▸ Task details
Transcribe the data that follows without changing a word, and omit the pictures.

[Given entries Boundary: Start]

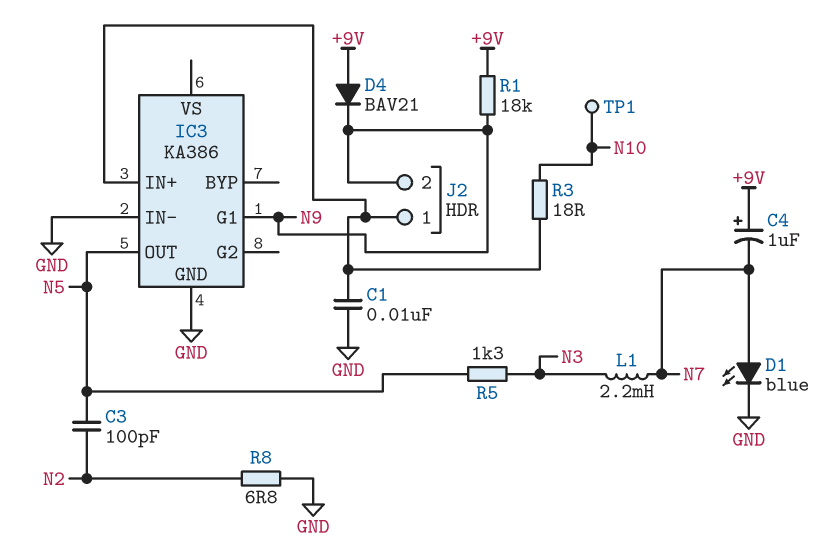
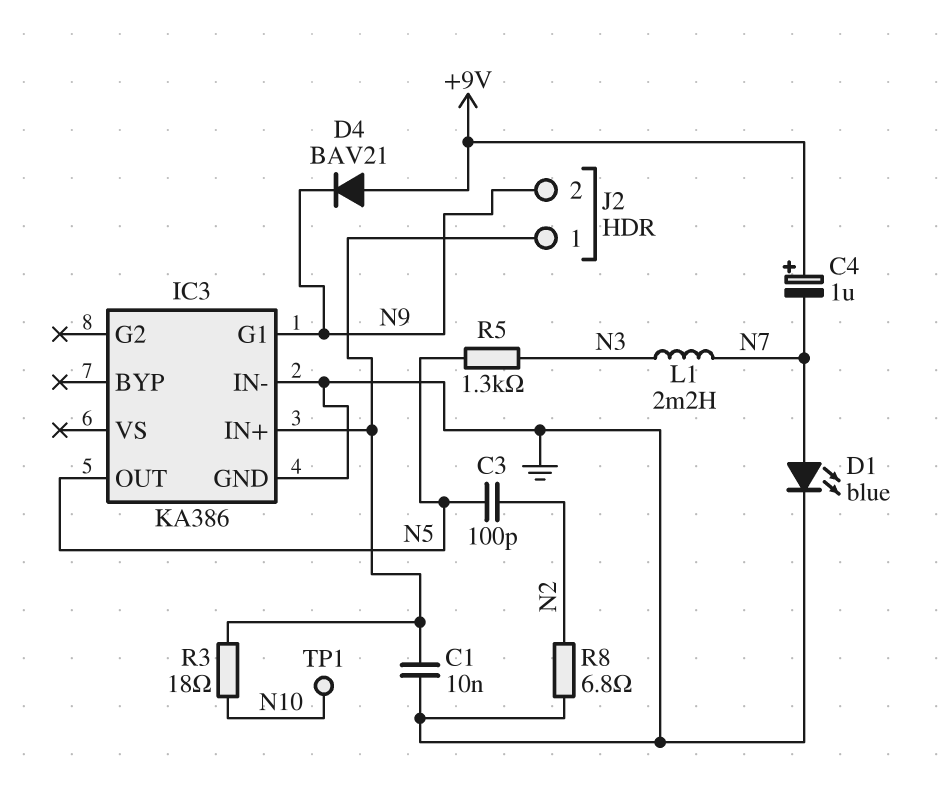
R1: 18k (+9V, N9) -> none

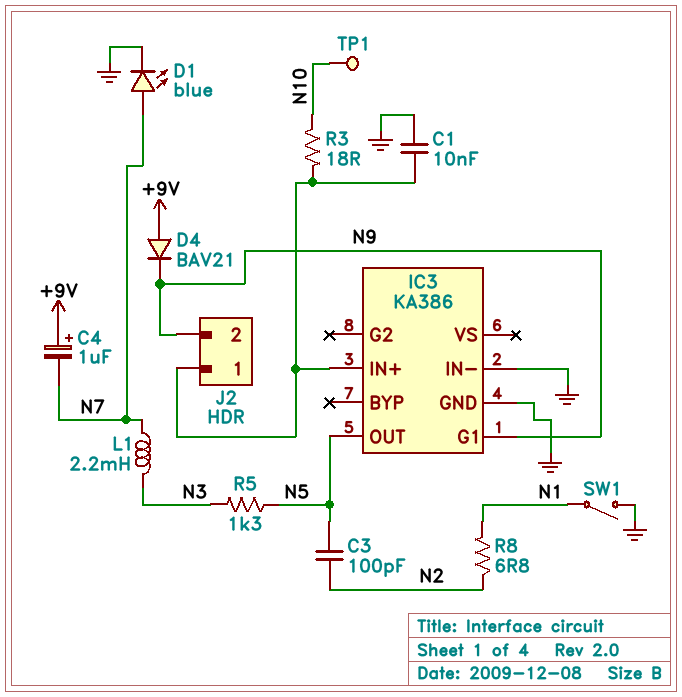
R8: 6.8 (GND, N2) -> 6.8 (N1, N2)
SW1: none -> switch (GND, N1)

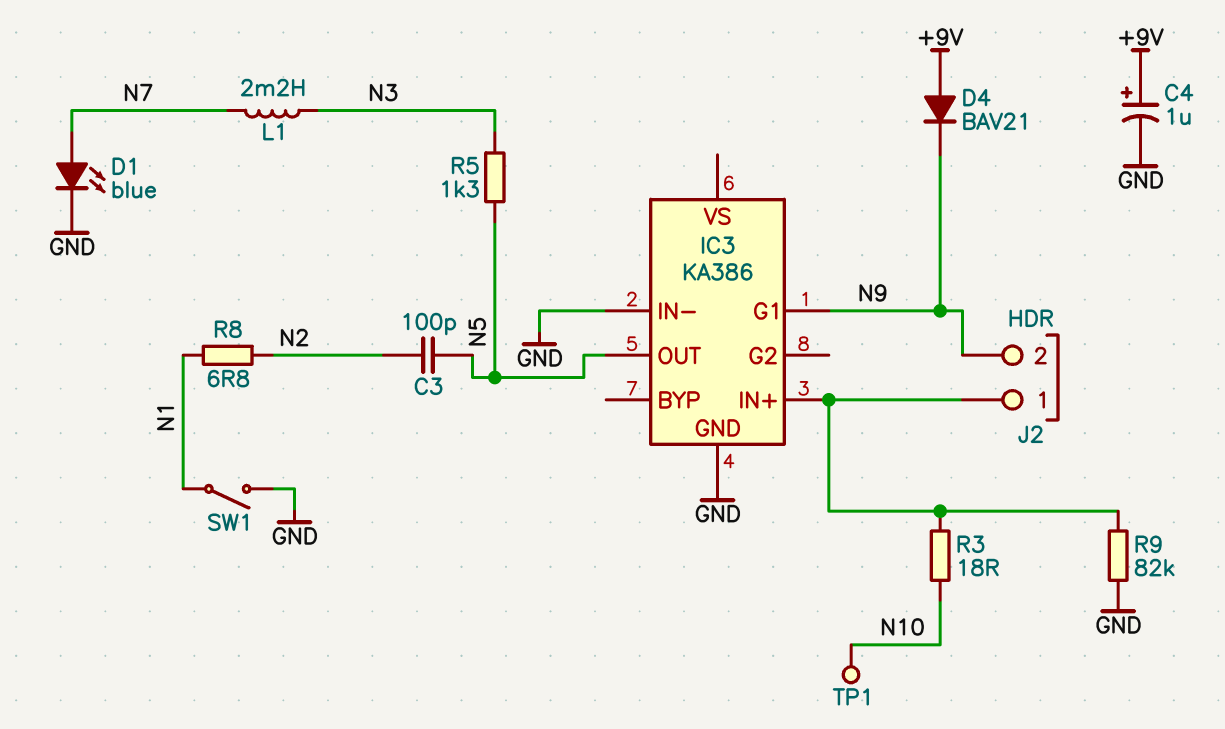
C1: 10nF (GND, IC3/IN+) -> none
C4: 1uF (plus +9V, minus N7) -> 1uF (plus +9V, minus GND)
R9: none -> 82k (GND, IC3/IN+)

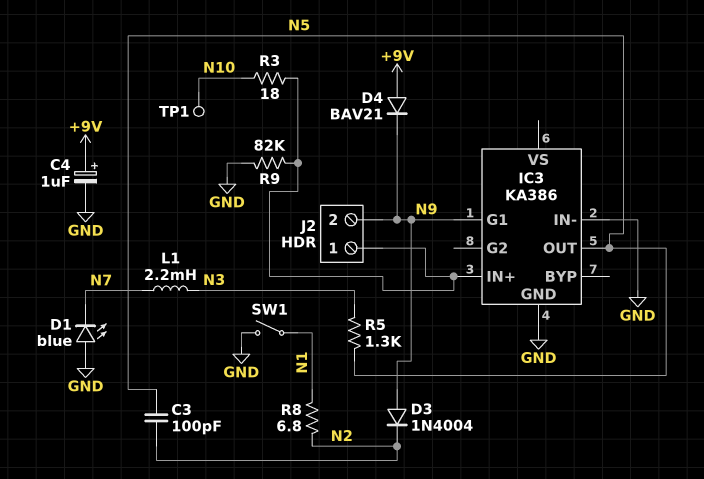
D1: LED blue (A N7, K GND) -> LED blue (A GND, K N7)
D3: none -> diode 1N4004 (A N9, K N2)

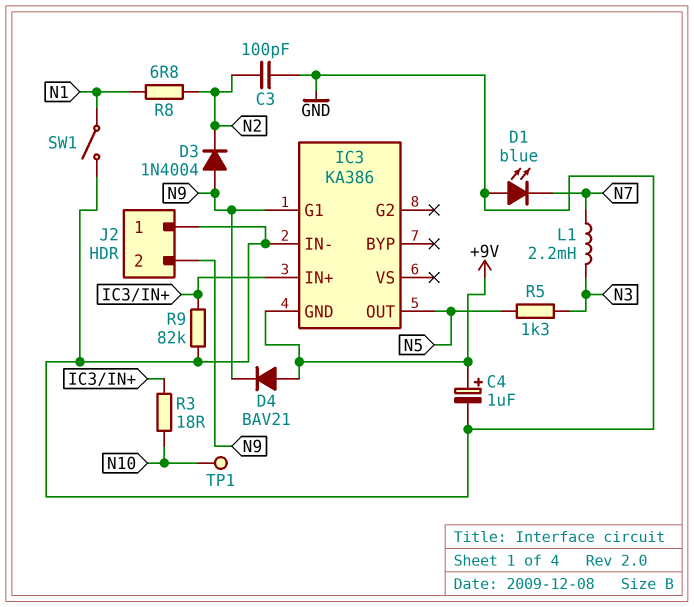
C3: 100pF (N2, N5) -> 100pF (GND, N2)
IC3 pin GND: GND -> +9V
J2 pin 1: IC3/IN+ -> GND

[Given entries Boundary: End]

▸ Exercise solution
R1: 18k (+9V, N9) -> none

R8: 6.8 (GND, N2) -> 6.8 (N1, N2)
SW1: none -> switch (GND, N1)

C1: 10nF (GND, IC3/IN+) -> none
C4: 1uF (plus +9V, minus N7) -> 1uF (plus +9V, minus GND)
R9: none -> 82k (GND, IC3/IN+)

D1: LED blue (A N7, K GND) -> LED blue (A GND, K N7)
D3: none -> diode 1N4004 (A N9, K N2)

C3: 100pF (N2, N5) -> 100pF (GND, N2)
IC3 pin GND: GND -> +9V
J2 pin 1: IC3/IN+ -> GND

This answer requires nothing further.